Dataset entries START

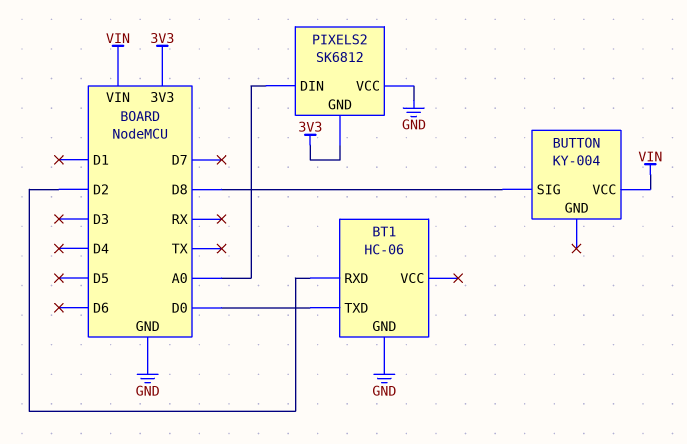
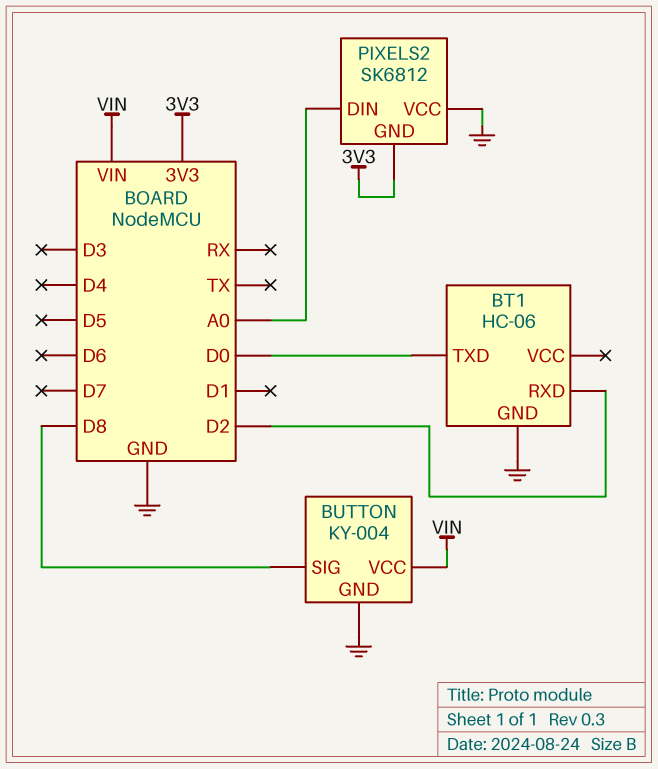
BUTTON pin GND: none -> GND

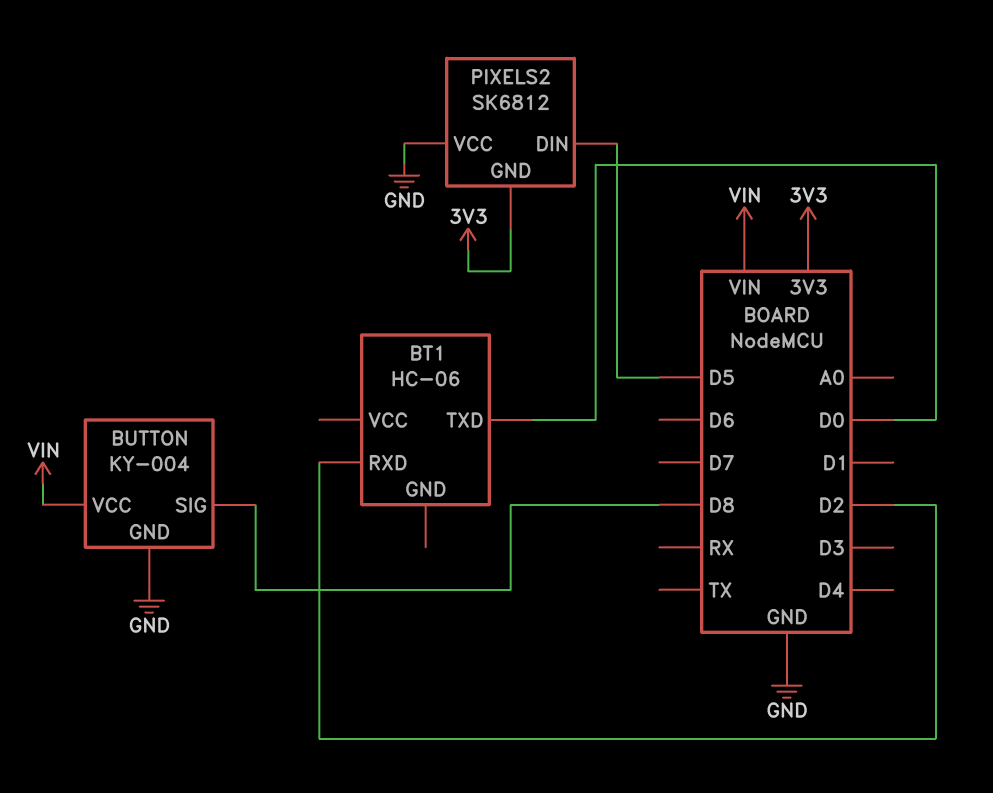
BT1 pin GND: GND -> none
PIXELS2 pin DIN: A0 -> D5

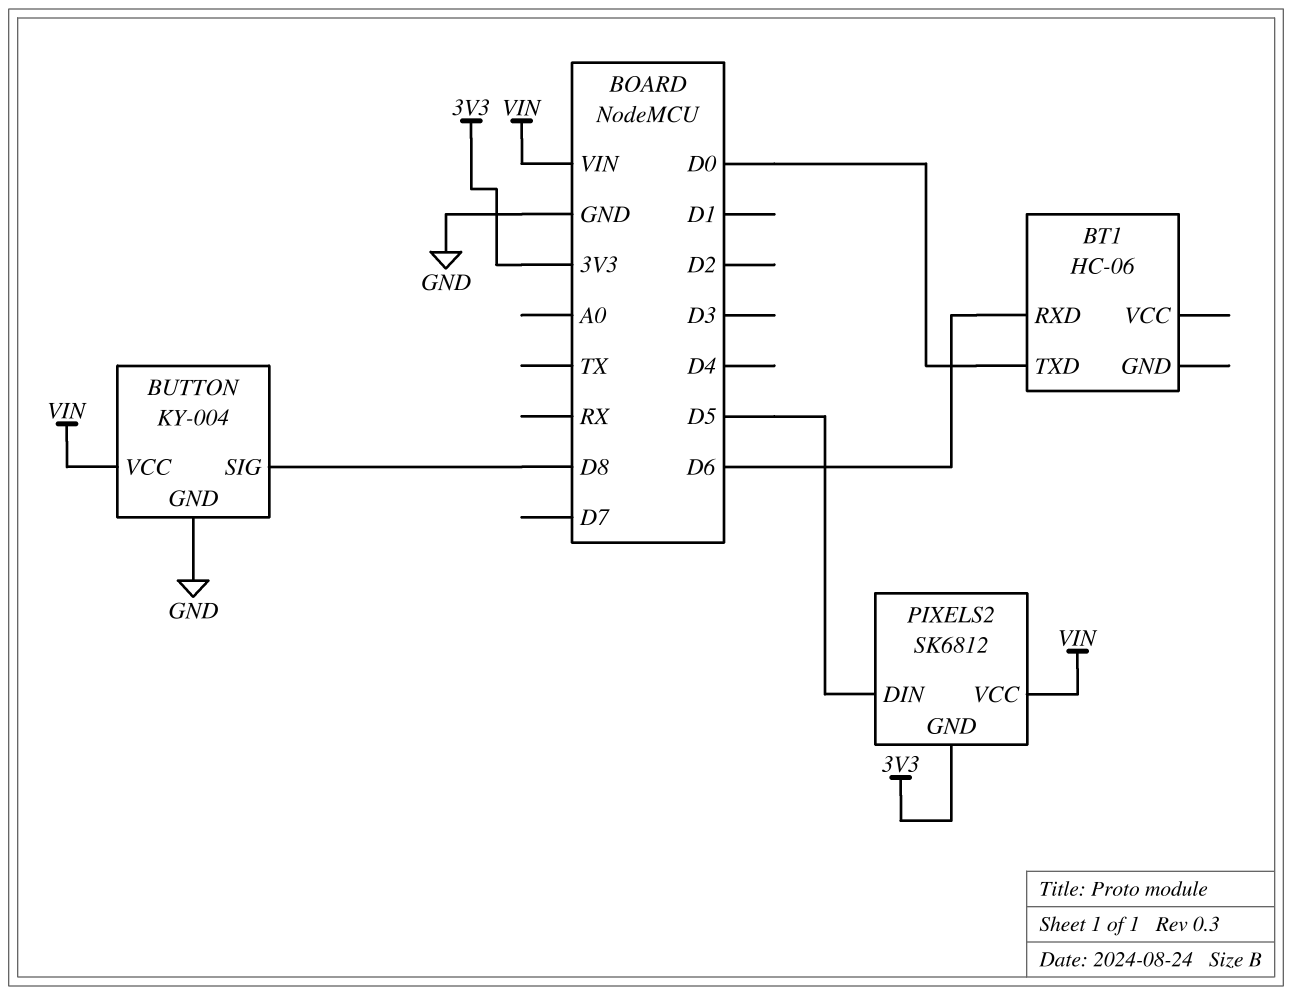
BT1 pin RXD: D2 -> D6
PIXELS2 pin VCC: GND -> VIN

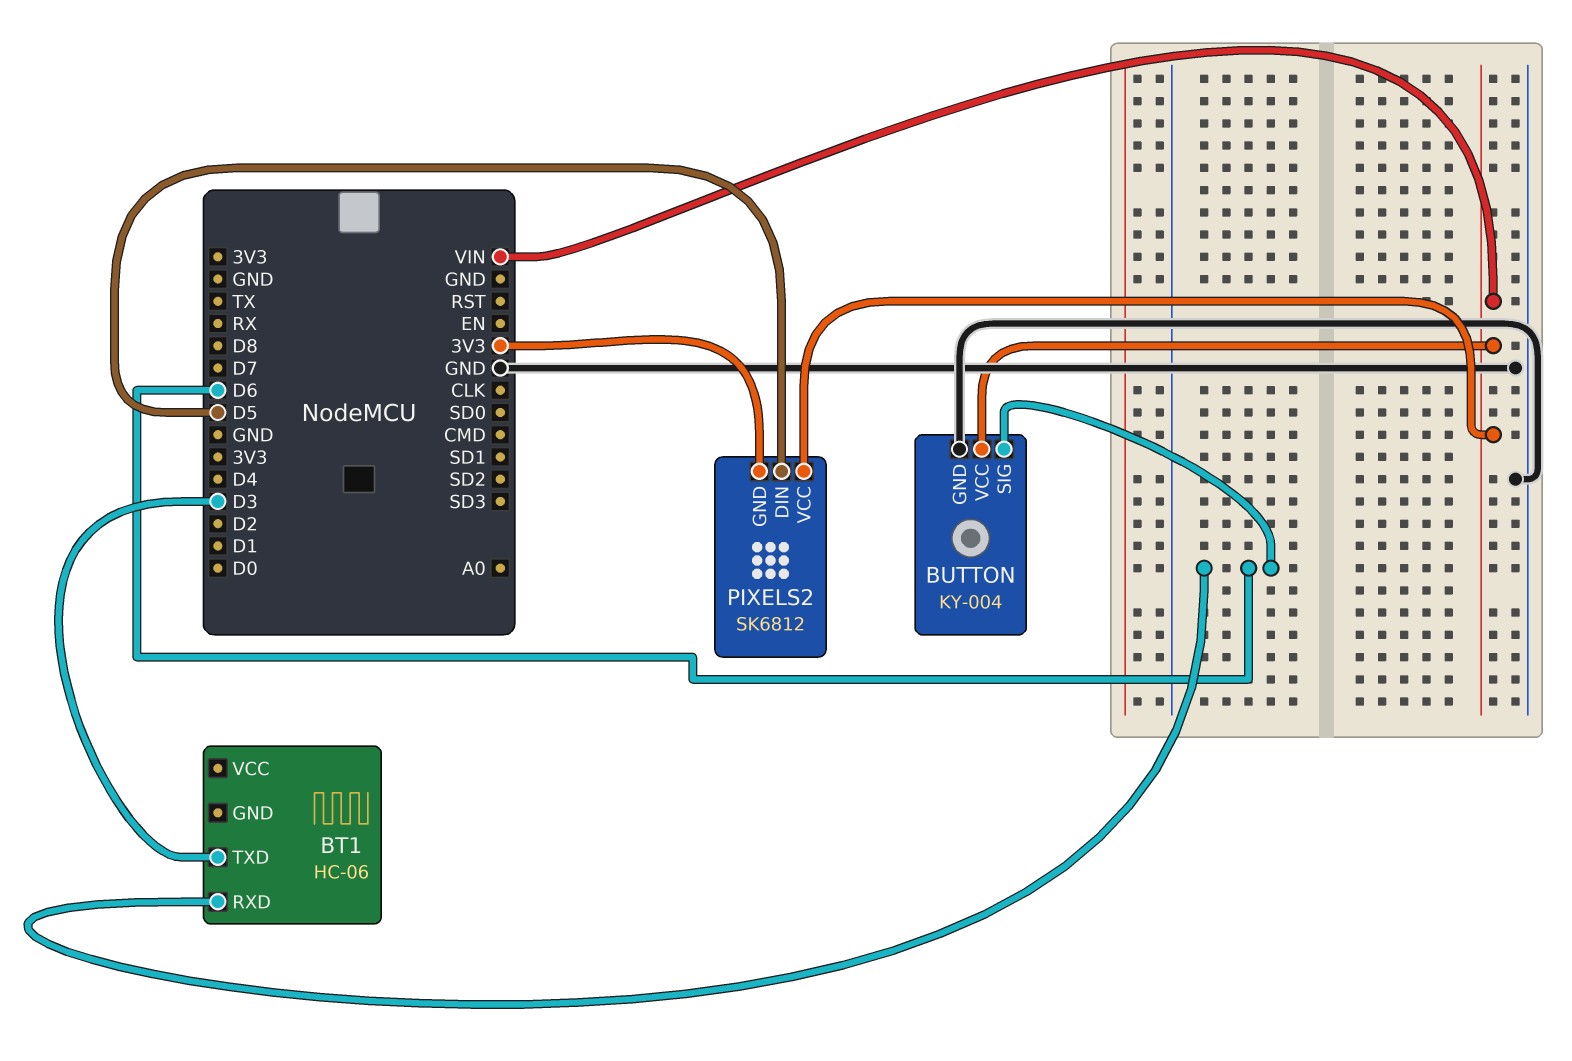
BT1 pin TXD: D0 -> D3
BUTTON pin SIG: D8 -> D6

Dataset entries END

Exercise: Reproduce only the lines from the line with "BT1 pin RXD: D2 -> D6" to the end of the entries. Keep both ends, copy them exactly, and omit every picture.

Result of the task:
BT1 pin RXD: D2 -> D6
PIXELS2 pin VCC: GND -> VIN

BT1 pin TXD: D0 -> D3
BUTTON pin SIG: D8 -> D6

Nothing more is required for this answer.